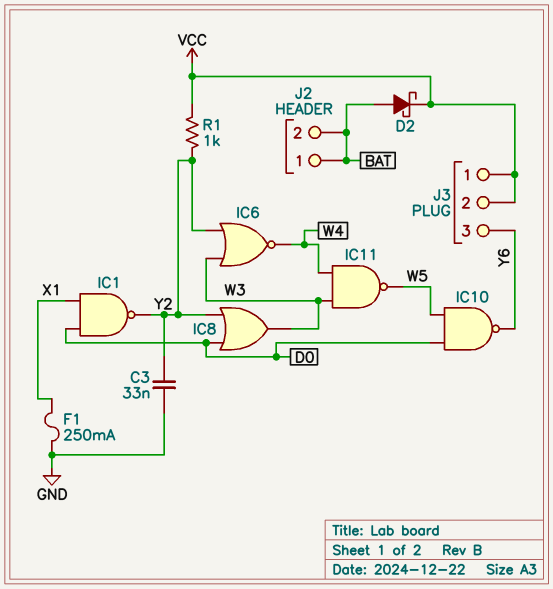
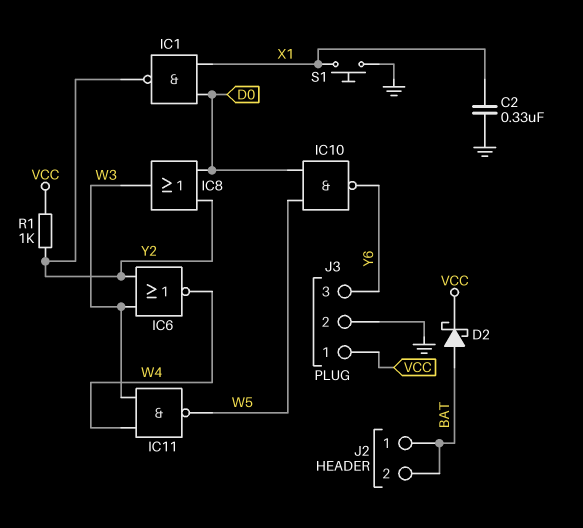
C2: none -> 330nF (GND, X1)
C3: 33nF (GND, Y2) -> none
F1: 250mA (GND, X1) -> none
J3 pin 2: VCC -> GND
S1: none -> button (GND, X1)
########
ACTION ITEM:
Omit all images when repeating the data above exactly.

RESPONSE BELOW:
C2: none -> 330nF (GND, X1)
C3: 33nF (GND, Y2) -> none
F1: 250mA (GND, X1) -> none
J3 pin 2: VCC -> GND
S1: none -> button (GND, X1)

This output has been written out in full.